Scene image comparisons
────
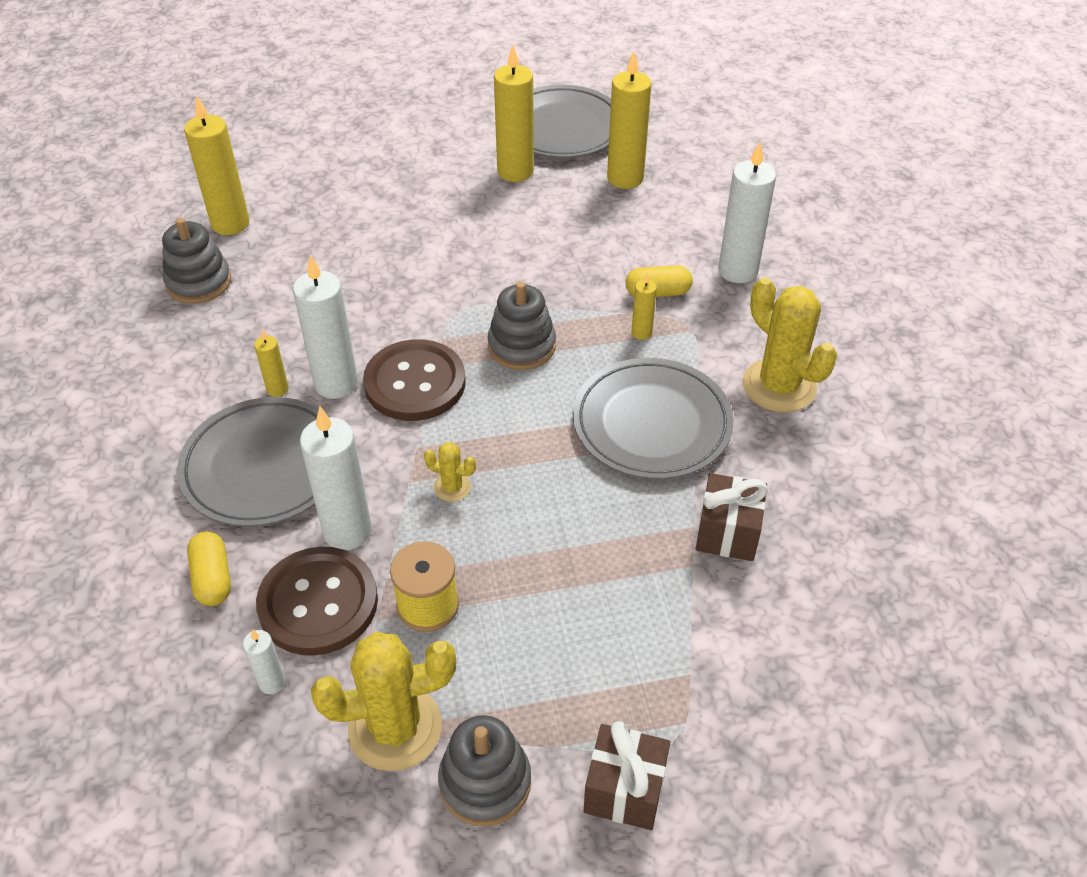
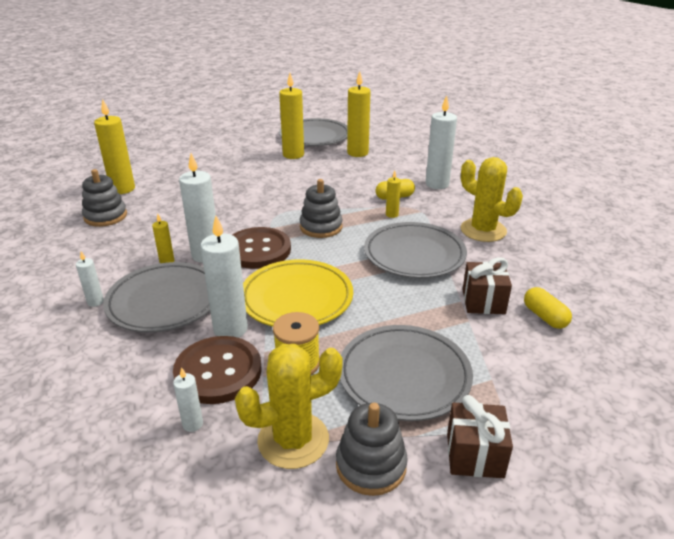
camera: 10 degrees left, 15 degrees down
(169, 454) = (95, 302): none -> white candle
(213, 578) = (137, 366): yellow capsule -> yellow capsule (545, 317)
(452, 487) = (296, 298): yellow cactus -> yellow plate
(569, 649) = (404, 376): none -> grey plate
────
-- Problem --
Starting at the line that contains "(213, 578) = (137, 366): yellow", write out every line through the end of the entries, exactly and with nothing added.

-- Result of the task --
(213, 578) = (137, 366): yellow capsule -> yellow capsule (545, 317)
(452, 487) = (296, 298): yellow cactus -> yellow plate
(569, 649) = (404, 376): none -> grey plate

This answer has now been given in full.